WHAT IS BEING ASKED =>
Please copy out the entries exactly, skipping any pictures.

*-*-*

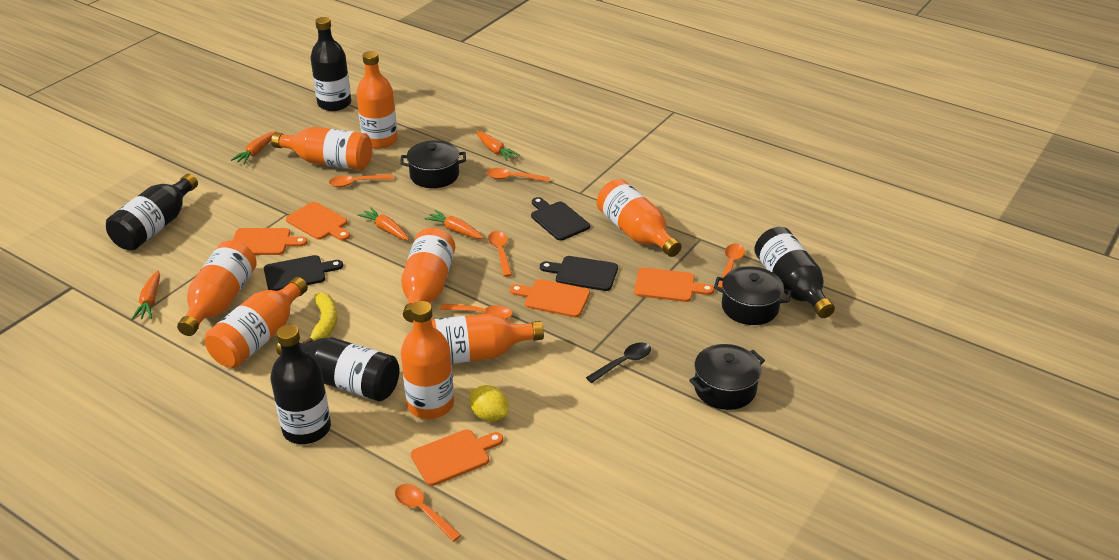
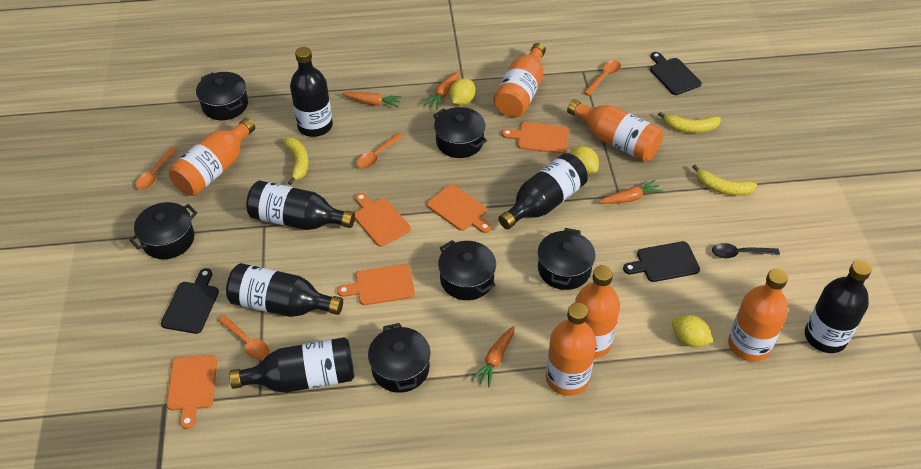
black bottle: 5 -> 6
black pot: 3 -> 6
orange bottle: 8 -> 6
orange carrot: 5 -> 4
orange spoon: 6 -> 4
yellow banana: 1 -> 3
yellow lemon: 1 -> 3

*-*-*

RESPONSE =>
black bottle: 5 -> 6
black pot: 3 -> 6
orange bottle: 8 -> 6
orange carrot: 5 -> 4
orange spoon: 6 -> 4
yellow banana: 1 -> 3
yellow lemon: 1 -> 3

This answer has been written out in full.